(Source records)
※

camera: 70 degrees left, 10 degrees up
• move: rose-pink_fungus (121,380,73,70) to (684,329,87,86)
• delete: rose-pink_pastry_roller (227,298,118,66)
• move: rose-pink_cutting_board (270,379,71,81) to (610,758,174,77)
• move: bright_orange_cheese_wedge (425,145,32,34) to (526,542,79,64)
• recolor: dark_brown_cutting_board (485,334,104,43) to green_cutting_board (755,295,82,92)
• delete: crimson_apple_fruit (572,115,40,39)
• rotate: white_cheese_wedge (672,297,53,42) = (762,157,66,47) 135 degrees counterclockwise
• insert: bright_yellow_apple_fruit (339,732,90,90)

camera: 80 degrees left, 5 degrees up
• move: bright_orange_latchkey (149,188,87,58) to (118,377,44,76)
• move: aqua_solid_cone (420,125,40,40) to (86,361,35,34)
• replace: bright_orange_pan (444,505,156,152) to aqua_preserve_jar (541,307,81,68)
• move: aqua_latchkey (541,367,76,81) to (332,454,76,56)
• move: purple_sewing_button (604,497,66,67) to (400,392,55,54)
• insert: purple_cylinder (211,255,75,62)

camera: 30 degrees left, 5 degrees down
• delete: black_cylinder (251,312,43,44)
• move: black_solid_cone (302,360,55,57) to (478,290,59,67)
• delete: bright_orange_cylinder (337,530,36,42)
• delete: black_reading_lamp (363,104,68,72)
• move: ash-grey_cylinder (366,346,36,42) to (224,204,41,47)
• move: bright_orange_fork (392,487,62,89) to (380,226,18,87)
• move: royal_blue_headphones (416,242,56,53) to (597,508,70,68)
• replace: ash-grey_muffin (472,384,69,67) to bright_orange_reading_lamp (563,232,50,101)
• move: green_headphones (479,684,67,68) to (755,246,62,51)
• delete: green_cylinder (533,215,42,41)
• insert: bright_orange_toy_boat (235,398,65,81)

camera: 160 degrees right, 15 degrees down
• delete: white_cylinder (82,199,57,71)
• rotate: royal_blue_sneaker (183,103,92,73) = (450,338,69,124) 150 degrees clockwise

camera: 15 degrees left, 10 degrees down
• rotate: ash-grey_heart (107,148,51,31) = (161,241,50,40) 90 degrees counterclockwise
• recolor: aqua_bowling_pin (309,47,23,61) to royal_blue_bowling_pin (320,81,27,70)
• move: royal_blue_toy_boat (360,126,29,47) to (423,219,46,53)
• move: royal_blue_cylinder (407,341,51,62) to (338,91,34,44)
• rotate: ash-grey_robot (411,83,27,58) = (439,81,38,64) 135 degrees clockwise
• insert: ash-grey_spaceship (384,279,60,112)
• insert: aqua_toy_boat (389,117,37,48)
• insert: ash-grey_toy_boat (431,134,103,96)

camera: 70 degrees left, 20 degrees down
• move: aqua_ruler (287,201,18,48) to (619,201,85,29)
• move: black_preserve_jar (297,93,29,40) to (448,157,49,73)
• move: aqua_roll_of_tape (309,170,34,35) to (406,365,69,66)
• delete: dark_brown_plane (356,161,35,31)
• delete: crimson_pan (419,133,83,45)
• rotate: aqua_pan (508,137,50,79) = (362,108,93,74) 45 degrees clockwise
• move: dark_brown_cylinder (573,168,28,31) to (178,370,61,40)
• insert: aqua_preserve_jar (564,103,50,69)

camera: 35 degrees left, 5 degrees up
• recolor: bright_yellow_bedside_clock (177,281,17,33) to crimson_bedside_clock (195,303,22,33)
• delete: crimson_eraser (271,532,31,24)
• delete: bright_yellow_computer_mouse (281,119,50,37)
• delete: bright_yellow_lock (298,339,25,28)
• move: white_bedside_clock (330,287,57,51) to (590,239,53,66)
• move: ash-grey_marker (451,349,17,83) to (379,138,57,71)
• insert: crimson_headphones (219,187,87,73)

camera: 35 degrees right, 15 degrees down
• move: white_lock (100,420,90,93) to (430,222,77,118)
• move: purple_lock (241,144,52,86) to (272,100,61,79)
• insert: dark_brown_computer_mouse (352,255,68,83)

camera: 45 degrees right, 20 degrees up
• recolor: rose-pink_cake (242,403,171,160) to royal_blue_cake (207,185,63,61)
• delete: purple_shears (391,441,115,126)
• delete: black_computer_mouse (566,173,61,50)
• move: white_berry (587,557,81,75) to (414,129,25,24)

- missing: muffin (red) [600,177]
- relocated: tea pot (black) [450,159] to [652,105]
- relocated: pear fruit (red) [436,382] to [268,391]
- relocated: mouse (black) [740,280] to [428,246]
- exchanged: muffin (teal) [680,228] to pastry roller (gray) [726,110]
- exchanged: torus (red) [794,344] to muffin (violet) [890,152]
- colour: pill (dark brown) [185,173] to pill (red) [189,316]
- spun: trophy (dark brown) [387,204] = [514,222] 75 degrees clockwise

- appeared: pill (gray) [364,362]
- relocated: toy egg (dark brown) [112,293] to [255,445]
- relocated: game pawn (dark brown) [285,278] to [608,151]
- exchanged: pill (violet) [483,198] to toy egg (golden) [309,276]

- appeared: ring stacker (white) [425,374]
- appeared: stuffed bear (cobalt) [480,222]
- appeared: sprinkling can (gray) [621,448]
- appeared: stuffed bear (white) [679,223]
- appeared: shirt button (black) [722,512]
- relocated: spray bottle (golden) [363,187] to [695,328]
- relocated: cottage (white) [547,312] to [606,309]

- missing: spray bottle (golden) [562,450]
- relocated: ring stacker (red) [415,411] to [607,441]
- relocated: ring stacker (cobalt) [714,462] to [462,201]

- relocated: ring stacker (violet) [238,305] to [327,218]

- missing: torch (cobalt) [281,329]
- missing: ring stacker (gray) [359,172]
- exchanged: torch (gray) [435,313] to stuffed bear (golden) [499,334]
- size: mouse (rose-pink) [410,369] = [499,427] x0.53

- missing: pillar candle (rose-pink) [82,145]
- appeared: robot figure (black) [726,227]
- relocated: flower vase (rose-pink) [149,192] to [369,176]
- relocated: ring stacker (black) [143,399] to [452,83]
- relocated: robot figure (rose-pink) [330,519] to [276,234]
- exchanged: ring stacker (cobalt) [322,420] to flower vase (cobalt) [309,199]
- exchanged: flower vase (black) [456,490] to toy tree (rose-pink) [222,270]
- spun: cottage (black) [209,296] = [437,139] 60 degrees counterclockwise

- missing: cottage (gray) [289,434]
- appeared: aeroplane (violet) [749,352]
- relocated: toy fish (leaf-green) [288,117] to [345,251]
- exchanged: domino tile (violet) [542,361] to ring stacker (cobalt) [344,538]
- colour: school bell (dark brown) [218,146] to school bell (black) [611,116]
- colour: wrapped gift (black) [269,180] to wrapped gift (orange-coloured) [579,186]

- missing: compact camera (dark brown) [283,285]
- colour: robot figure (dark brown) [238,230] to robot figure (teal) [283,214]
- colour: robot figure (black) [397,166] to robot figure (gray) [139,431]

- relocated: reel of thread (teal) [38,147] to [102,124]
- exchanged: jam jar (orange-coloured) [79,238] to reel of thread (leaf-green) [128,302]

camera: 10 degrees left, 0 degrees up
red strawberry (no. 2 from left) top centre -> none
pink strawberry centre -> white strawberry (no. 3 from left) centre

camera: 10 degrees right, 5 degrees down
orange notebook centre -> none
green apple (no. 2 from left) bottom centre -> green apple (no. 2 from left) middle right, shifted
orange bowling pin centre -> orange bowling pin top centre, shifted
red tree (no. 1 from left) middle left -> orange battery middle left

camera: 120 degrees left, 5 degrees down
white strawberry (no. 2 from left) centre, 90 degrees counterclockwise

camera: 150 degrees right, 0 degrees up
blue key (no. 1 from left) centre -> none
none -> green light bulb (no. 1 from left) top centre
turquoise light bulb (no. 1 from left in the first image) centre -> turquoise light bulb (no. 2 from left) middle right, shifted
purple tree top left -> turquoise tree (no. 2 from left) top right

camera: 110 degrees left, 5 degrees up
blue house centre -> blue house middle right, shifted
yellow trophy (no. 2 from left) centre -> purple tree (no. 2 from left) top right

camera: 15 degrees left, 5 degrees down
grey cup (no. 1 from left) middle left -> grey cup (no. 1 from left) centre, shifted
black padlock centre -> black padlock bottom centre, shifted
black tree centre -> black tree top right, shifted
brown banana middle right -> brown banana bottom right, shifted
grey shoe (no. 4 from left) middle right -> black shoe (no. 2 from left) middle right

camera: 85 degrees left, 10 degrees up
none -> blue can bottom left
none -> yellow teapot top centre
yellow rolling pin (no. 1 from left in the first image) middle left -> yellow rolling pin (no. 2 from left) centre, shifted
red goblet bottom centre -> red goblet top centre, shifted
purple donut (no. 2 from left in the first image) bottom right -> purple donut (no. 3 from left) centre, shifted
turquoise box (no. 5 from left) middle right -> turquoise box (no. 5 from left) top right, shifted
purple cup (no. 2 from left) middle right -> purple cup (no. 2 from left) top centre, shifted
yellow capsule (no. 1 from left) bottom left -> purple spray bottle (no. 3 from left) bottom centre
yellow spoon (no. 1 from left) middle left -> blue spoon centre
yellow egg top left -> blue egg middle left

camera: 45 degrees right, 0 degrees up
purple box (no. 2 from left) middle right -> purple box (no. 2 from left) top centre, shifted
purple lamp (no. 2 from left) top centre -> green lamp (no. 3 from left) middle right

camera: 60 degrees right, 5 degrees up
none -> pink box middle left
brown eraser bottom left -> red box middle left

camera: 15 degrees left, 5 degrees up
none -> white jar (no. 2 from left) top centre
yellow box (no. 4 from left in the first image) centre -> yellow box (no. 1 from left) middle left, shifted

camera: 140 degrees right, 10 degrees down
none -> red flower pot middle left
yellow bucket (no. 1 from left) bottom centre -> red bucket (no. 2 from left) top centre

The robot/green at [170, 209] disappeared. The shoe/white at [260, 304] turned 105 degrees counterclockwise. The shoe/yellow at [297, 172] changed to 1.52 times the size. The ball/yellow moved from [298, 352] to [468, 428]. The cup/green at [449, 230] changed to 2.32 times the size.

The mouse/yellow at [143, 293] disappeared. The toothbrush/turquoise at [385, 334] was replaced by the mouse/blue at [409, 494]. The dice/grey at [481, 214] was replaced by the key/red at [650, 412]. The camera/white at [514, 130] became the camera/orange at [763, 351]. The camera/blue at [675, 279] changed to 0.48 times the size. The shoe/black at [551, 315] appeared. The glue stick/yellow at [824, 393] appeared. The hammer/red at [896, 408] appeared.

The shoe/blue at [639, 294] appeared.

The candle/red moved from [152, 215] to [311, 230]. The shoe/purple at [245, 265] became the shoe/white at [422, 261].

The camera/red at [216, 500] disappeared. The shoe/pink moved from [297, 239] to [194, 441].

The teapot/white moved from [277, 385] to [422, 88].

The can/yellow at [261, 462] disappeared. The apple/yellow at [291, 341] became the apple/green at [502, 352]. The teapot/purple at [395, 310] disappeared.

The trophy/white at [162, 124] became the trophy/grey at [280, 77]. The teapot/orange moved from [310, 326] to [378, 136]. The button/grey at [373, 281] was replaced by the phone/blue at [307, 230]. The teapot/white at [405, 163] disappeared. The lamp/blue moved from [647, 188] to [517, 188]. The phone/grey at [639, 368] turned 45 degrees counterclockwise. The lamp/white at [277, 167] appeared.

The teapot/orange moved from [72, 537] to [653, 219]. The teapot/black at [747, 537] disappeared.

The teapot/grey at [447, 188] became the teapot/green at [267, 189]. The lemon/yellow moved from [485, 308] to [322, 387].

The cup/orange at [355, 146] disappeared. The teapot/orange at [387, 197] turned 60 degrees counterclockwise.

※

### YOUR TASK
As the answer, set down only the lines from the data above between the one holding "(425,145,32,34) to (526,542,79,64)" and the one holding "135 degrees counterclockwise", inclusive, exactly as they read.

### EXPECTED ANSWER
• move: bright_orange_cheese_wedge (425,145,32,34) to (526,542,79,64)
• recolor: dark_brown_cutting_board (485,334,104,43) to green_cutting_board (755,295,82,92)
• delete: crimson_apple_fruit (572,115,40,39)
• rotate: white_cheese_wedge (672,297,53,42) = (762,157,66,47) 135 degrees counterclockwise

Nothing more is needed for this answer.